(Stored data entries)
---
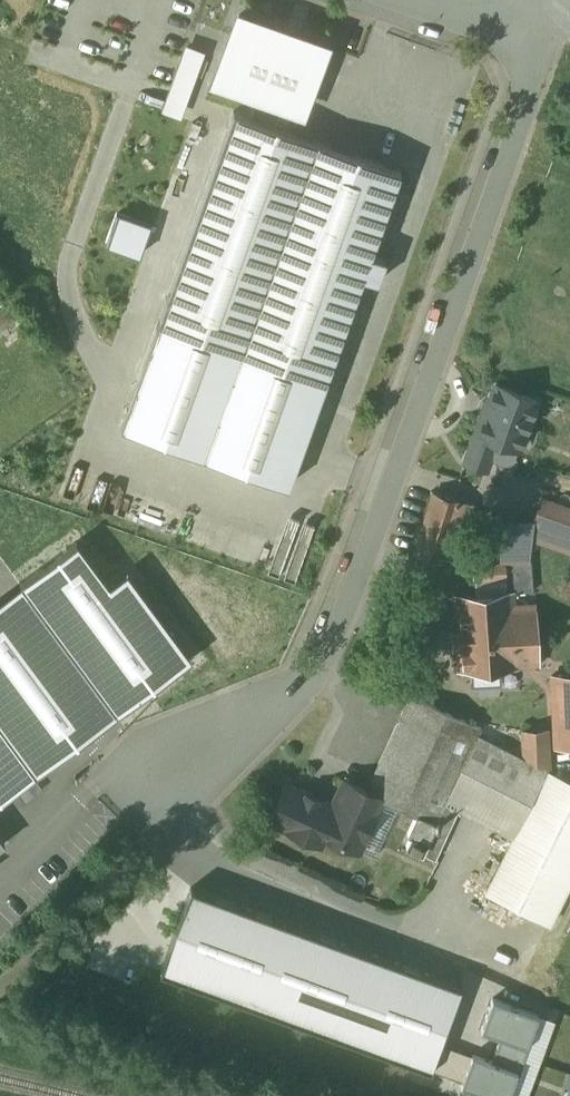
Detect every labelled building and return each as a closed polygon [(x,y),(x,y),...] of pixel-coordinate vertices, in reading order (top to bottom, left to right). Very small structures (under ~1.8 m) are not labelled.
[(326,46),(239,15),(216,80),(258,95),(250,118),(275,126),(283,104),(302,111),(326,46)] [(202,52),(188,47),(180,69),(181,69),(194,73),(202,52)] [(181,69),(166,111),(178,115),(194,73),(181,69)] [(250,118),(234,112),(121,431),(289,490),(363,278),(378,283),(386,260),(371,255),(401,170),(275,126),(250,118)] [(106,212),(94,243),(127,255),(139,224),(106,212)] [(476,433),(520,448),(536,402),(492,387),(476,433)] [(456,483),(478,505),(488,495),(466,474),(456,483)] [(472,505),(434,494),(417,552),(443,560),(456,518),(467,521),(472,505)] [(529,537),(569,551),(569,509),(542,500),(529,537)] [(532,560),(505,562),(507,594),(511,593),(534,592),(532,560)] [(507,594),(457,597),(462,668),(516,666),(516,664),(512,606),(511,593),(507,594)] [(535,605),(512,606),(516,664),(538,663),(535,605)] [(496,679),(495,668),(467,672),(468,683),(496,679)] [(553,677),(555,711),(569,711),(569,676),(553,677)] [(412,695),(375,775),(376,775),(368,791),(383,798),(382,799),(417,815),(408,834),(411,835),(406,846),(436,860),(461,806),(515,834),(486,891),(551,924),(569,886),(569,783),(547,771),(478,735),(481,727),(412,695)] [(41,773),(0,717),(0,804),(41,773)] [(368,791),(344,780),(335,800),(337,800),(336,802),(331,804),(288,784),(271,820),(289,828),(292,822),(324,837),(325,835),(359,851),(359,849),(375,856),(394,813),(379,806),(382,799),(383,798),(368,791)] [(10,841),(0,828),(0,849),(10,841)] [(462,985),(191,887),(160,972),(462,1081),(472,1054),(441,1043),(462,985)] [(527,1046),(531,1037),(539,1015),(493,998),(481,1029),(501,1036),(527,1046)] [(518,1071),(515,1080),(517,1081),(533,1037),(531,1037),(527,1046),(501,1036),(492,1061),(518,1071)] [(462,1081),(461,1085),(476,1091),(474,1095),(509,1095),(515,1080),(518,1071),(492,1061),(472,1054),(462,1081)]
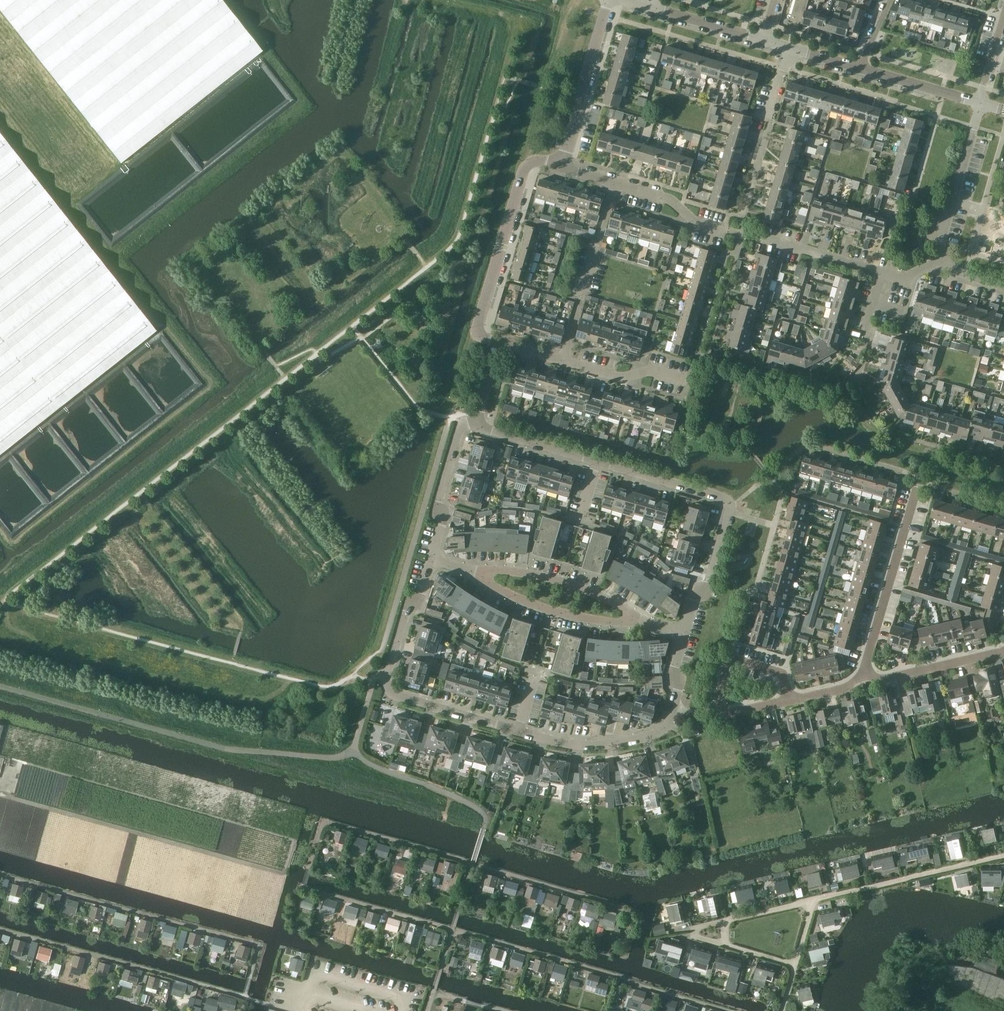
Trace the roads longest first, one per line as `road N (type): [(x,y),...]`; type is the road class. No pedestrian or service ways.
road 1 (residential): [(432,559),(389,672),(396,697),(520,733),(612,745),(663,732),(670,721),(684,634)]
road 2 (residential): [(684,634),(705,590),(728,511),(724,499),(477,426)]
road 3 (unclassified): [(0,795),(280,875)]
road 4 (residential): [(499,342),(483,338),(479,321),(523,172),(536,162),(563,163)]
road 5 (residential): [(860,685),(917,489)]
road 6 (residential): [(563,361),(614,184)]
road 7 (residential): [(563,163),(611,0)]
road 8 (residential): [(935,268),(981,105)]
road 9 (residential): [(639,621),(556,612),(491,586),(483,574)]
road 10 (residential): [(639,621),(563,581),(483,574)]
road 11 (residential): [(860,685),(1003,649)]
road 12 (residential): [(477,426),(460,435),(432,559)]
road 13 (residential): [(884,275),(756,238)]
road 14 (residential): [(981,105),(861,68)]
road 15 (residential): [(683,379),(645,369),(622,378),(563,361)]
road 16 (residential): [(728,232),(614,184)]
road 17 (residential): [(764,41),(648,9)]

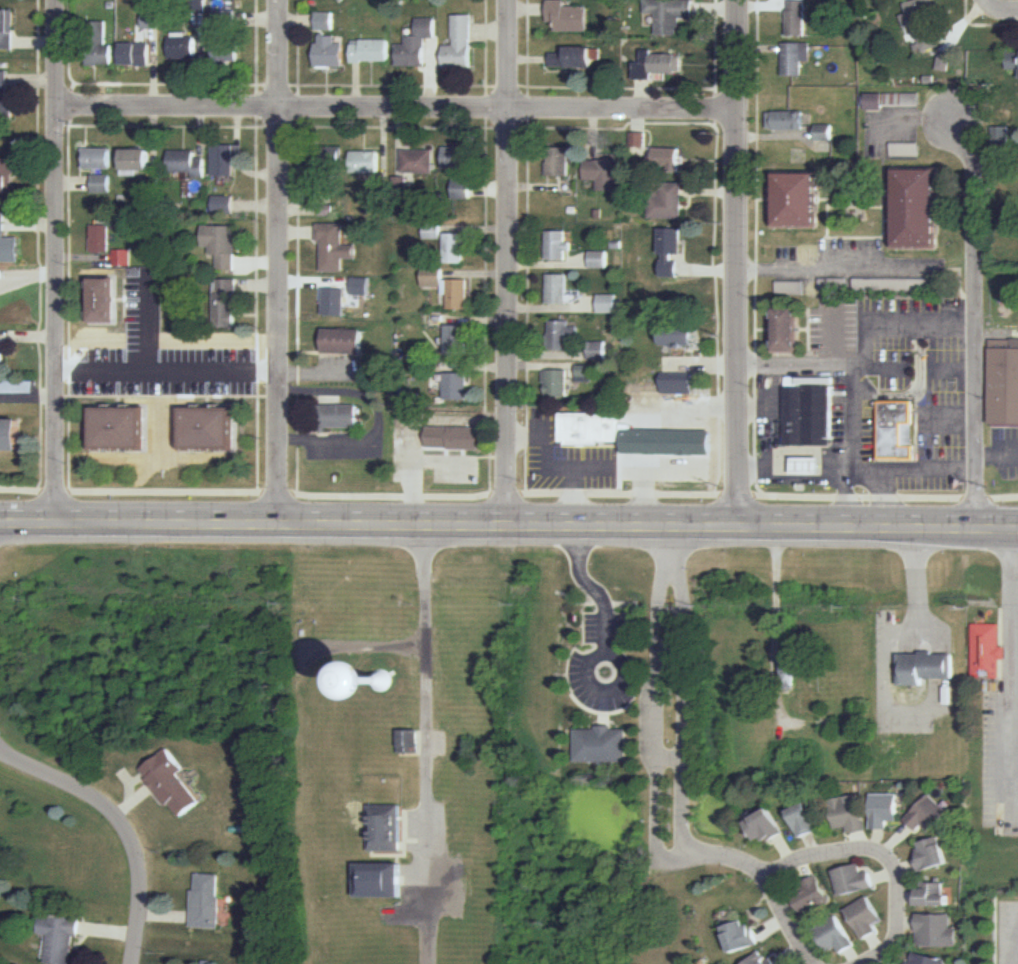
---
### Problem requirements:
Retype the data above verbatim, minus images.

### Exercise solution:
Detect every labelled building and return each as a closed polygon [(x,y),(x,y),...] of pixel-coordinate vertices, in reading order (top to bottom, left to right). Very small structures (under ~1.8 m) are not labelled.
[(326,46),(239,15),(216,80),(258,95),(250,118),(275,126),(283,104),(302,111),(326,46)] [(202,52),(188,47),(180,69),(181,69),(194,73),(202,52)] [(181,69),(166,111),(178,115),(194,73),(181,69)] [(250,118),(234,112),(121,431),(289,490),(363,278),(378,283),(386,260),(371,255),(401,170),(275,126),(250,118)] [(106,212),(94,243),(127,255),(139,224),(106,212)] [(476,433),(520,448),(536,402),(492,387),(476,433)] [(456,483),(478,505),(488,495),(466,474),(456,483)] [(472,505),(434,494),(417,552),(443,560),(456,518),(467,521),(472,505)] [(529,537),(569,551),(569,509),(542,500),(529,537)] [(532,560),(505,562),(507,594),(511,593),(534,592),(532,560)] [(507,594),(457,597),(462,668),(516,666),(516,664),(512,606),(511,593),(507,594)] [(535,605),(512,606),(516,664),(538,663),(535,605)] [(496,679),(495,668),(467,672),(468,683),(496,679)] [(553,677),(555,711),(569,711),(569,676),(553,677)] [(412,695),(375,775),(376,775),(368,791),(383,798),(382,799),(417,815),(408,834),(411,835),(406,846),(436,860),(461,806),(515,834),(486,891),(551,924),(569,886),(569,783),(547,771),(478,735),(481,727),(412,695)] [(41,773),(0,717),(0,804),(41,773)] [(368,791),(344,780),(335,800),(337,800),(336,802),(331,804),(288,784),(271,820),(289,828),(292,822),(324,837),(325,835),(359,851),(359,849),(375,856),(394,813),(379,806),(382,799),(383,798),(368,791)] [(10,841),(0,828),(0,849),(10,841)] [(462,985),(191,887),(160,972),(462,1081),(472,1054),(441,1043),(462,985)] [(527,1046),(531,1037),(539,1015),(493,998),(481,1029),(501,1036),(527,1046)] [(518,1071),(515,1080),(517,1081),(533,1037),(531,1037),(527,1046),(501,1036),(492,1061),(518,1071)] [(462,1081),(461,1085),(476,1091),(474,1095),(509,1095),(515,1080),(518,1071),(492,1061),(472,1054),(462,1081)]
Trace the roads longest first, one per line as `road N (type): [(x,y),...]`; type is the road class. No pedestrian or service ways.
road 1 (residential): [(432,559),(389,672),(396,697),(520,733),(612,745),(663,732),(670,721),(684,634)]
road 2 (residential): [(684,634),(705,590),(728,511),(724,499),(477,426)]
road 3 (unclassified): [(0,795),(280,875)]
road 4 (residential): [(499,342),(483,338),(479,321),(523,172),(536,162),(563,163)]
road 5 (residential): [(860,685),(917,489)]
road 6 (residential): [(563,361),(614,184)]
road 7 (residential): [(563,163),(611,0)]
road 8 (residential): [(935,268),(981,105)]
road 9 (residential): [(639,621),(556,612),(491,586),(483,574)]
road 10 (residential): [(639,621),(563,581),(483,574)]
road 11 (residential): [(860,685),(1003,649)]
road 12 (residential): [(477,426),(460,435),(432,559)]
road 13 (residential): [(884,275),(756,238)]
road 14 (residential): [(981,105),(861,68)]
road 15 (residential): [(683,379),(645,369),(622,378),(563,361)]
road 16 (residential): [(728,232),(614,184)]
road 17 (residential): [(764,41),(648,9)]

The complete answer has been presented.